- _WORK REQUIRED_
Lines holding the word "rosa" are the ones to copy from the data below.

- _GIVEN DATA_

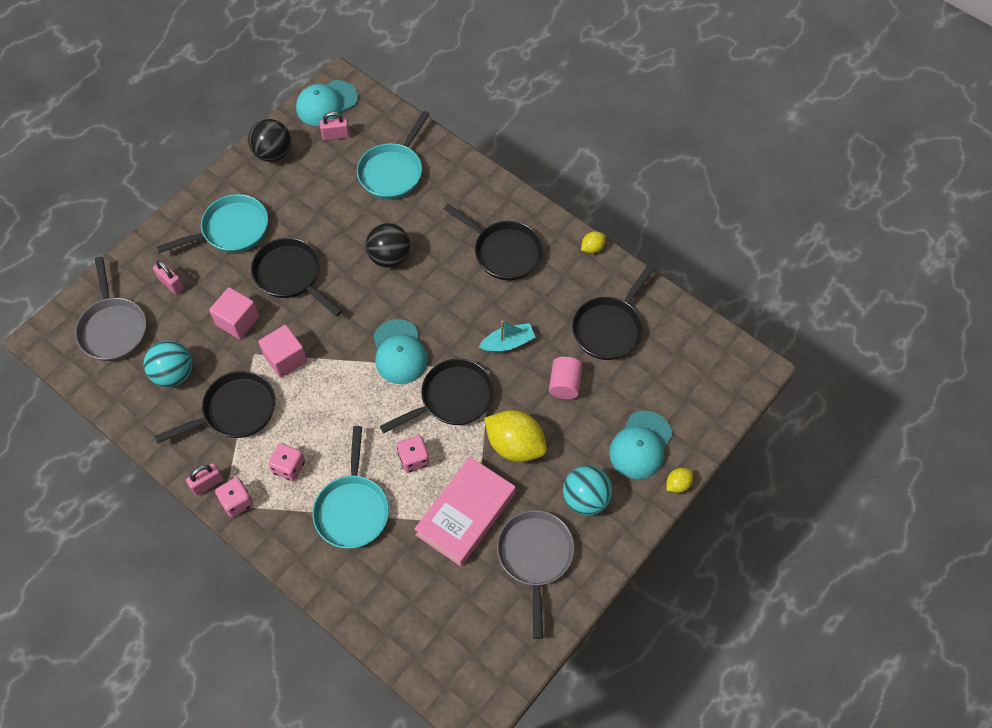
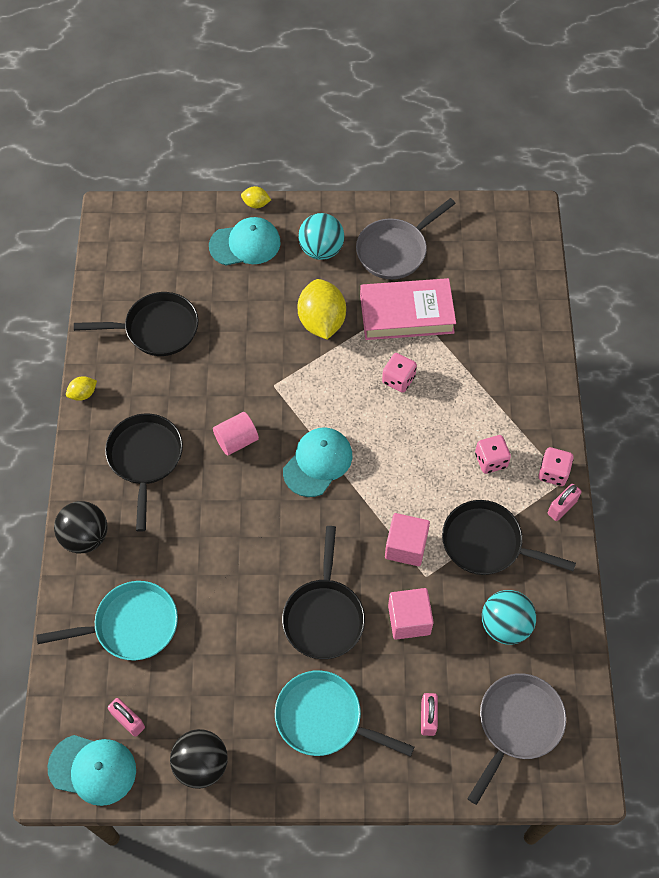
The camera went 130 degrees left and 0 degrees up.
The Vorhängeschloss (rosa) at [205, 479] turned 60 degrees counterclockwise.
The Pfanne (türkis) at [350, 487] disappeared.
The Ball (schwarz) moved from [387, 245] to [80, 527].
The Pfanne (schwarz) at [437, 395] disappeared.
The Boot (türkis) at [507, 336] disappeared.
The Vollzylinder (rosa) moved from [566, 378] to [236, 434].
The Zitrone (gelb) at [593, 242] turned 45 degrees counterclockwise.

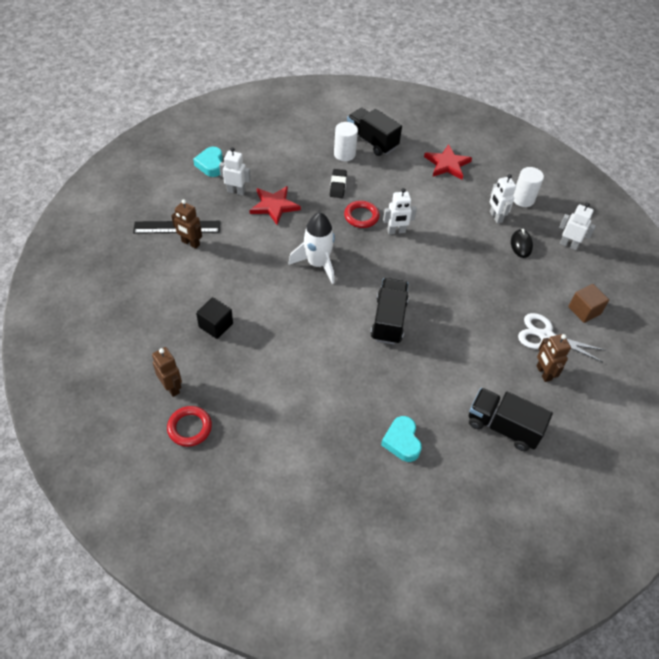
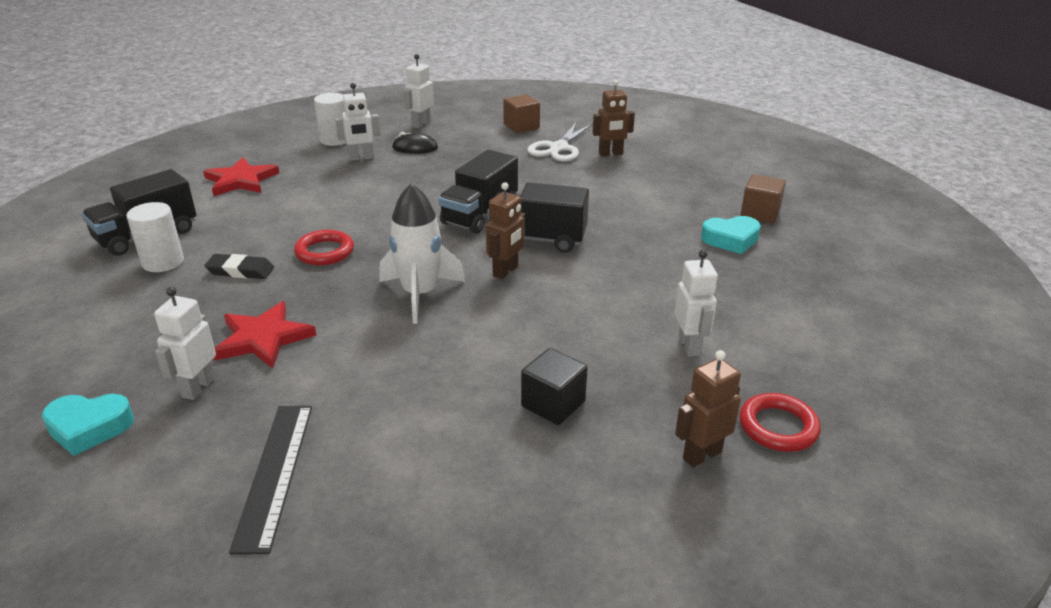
The camera went 85 degrees left and 20 degrees down.
The Roboter (braun) moved from [186, 224] to [505, 230].
The Roboter (weiß) moved from [400, 211] to [696, 303].
The Lastwagen (schwarz) moved from [511, 419] to [478, 192].
The Kubus (braun) at [763, 198] appeared.

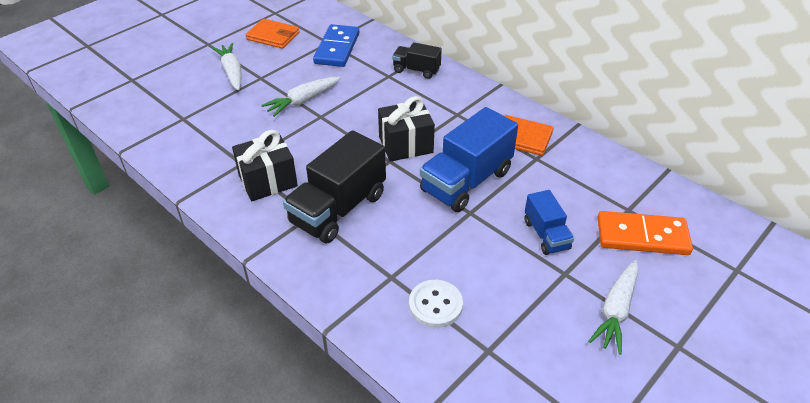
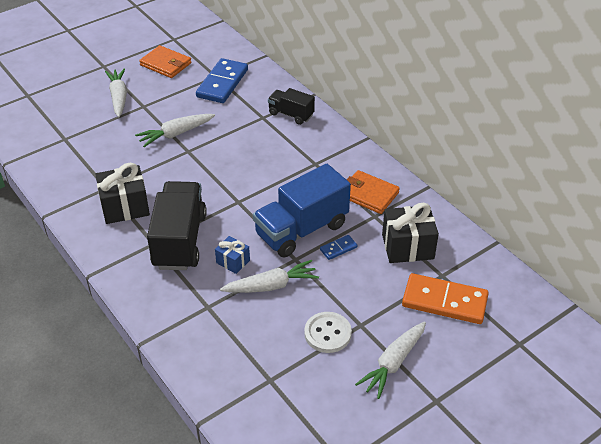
The camera went 10 degrees right and 0 degrees up.
The Lastwagen (schwarz) at [334, 186] turned 135 degrees clockwise.
The Geschenk (schwarz) moved from [406, 129] to [410, 233].
The Knopf (weiß) moved from [436, 304] to [328, 332].
The Lastwagen (blau) at [549, 222] disappeared.
The Geschenk (blau) at [232, 255] appeared.
The Karotte (weiß) at [269, 276] appeared.
The Dominostein (blau) at [339, 247] appeared.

- _YOUR RESPONSE_
The Vorhängeschloss (rosa) at [205, 479] turned 60 degrees counterclockwise.
The Vollzylinder (rosa) moved from [566, 378] to [236, 434].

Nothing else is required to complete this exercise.